Stored records:
________________________

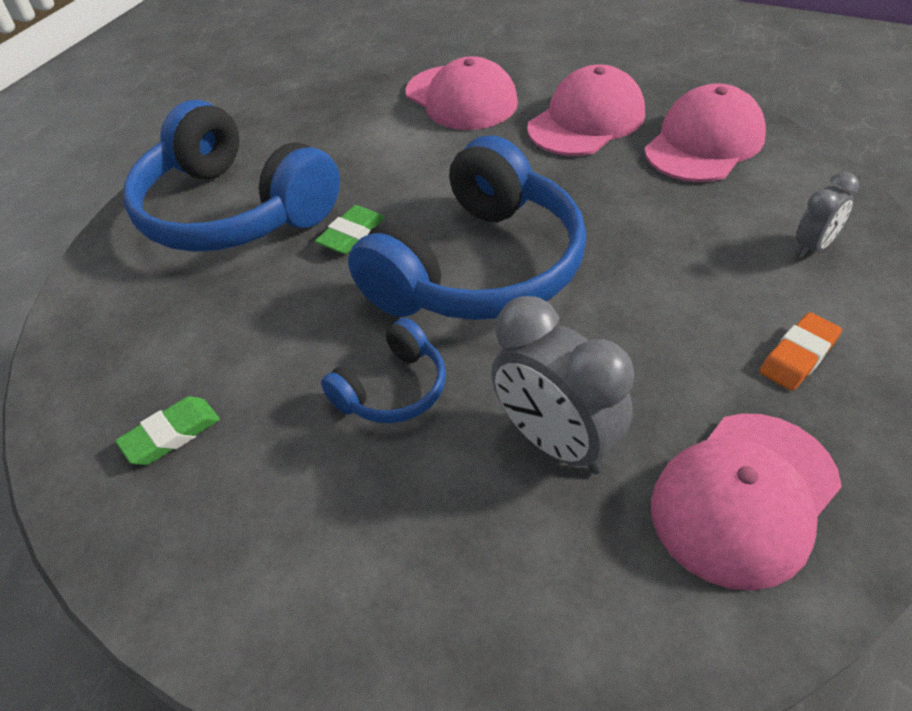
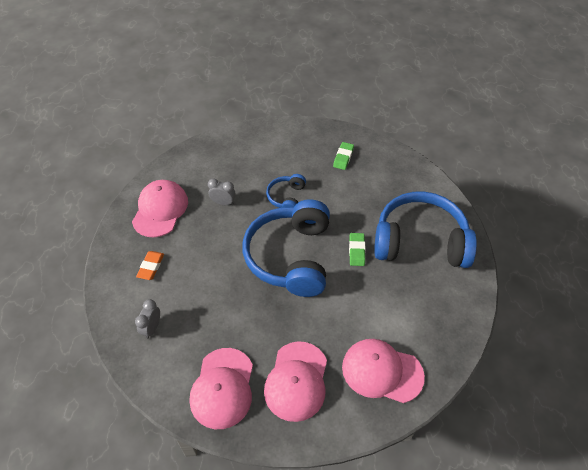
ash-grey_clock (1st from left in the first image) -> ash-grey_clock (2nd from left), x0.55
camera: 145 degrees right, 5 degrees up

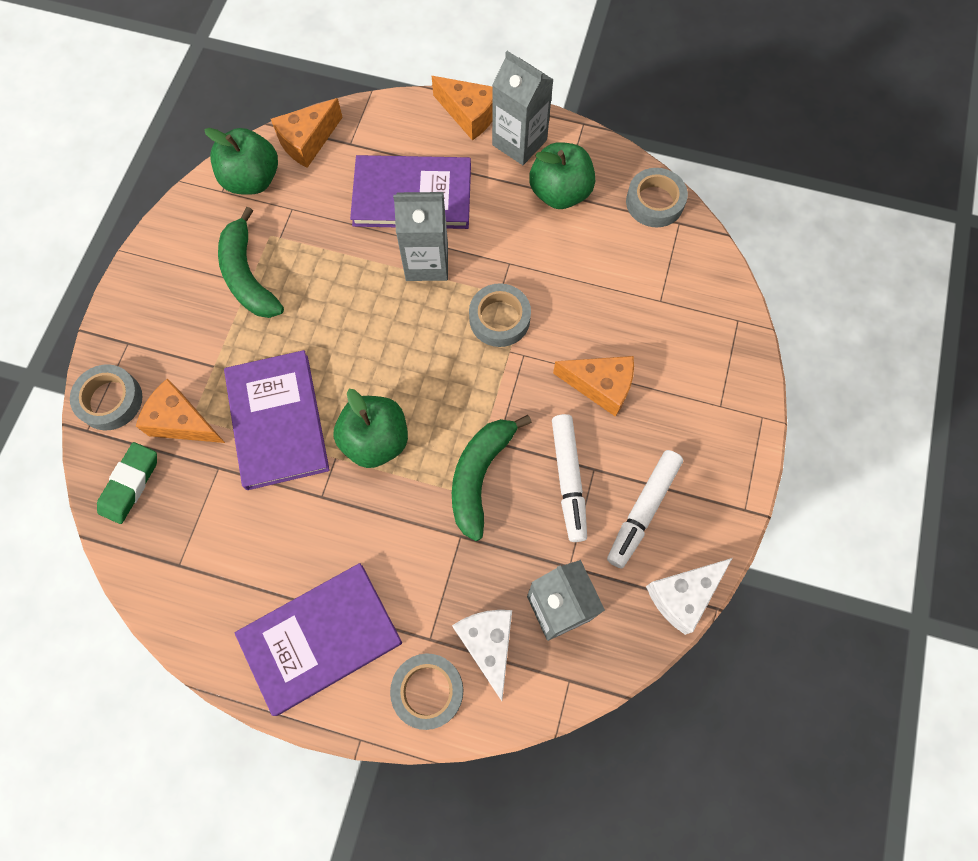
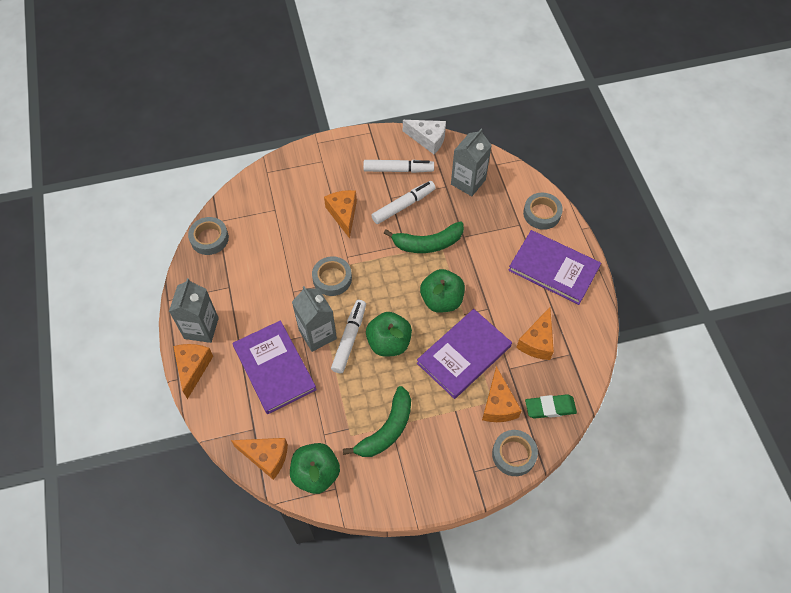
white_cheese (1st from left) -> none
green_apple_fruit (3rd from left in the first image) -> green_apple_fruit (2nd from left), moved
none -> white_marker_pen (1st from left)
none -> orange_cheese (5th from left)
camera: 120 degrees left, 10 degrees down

________________________

Give an exact copy of the entries, excluding all pictures.

ash-grey_clock (1st from left in the first image) -> ash-grey_clock (2nd from left), x0.55
camera: 145 degrees right, 5 degrees up

white_cheese (1st from left) -> none
green_apple_fruit (3rd from left in the first image) -> green_apple_fruit (2nd from left), moved
none -> white_marker_pen (1st from left)
none -> orange_cheese (5th from left)
camera: 120 degrees left, 10 degrees down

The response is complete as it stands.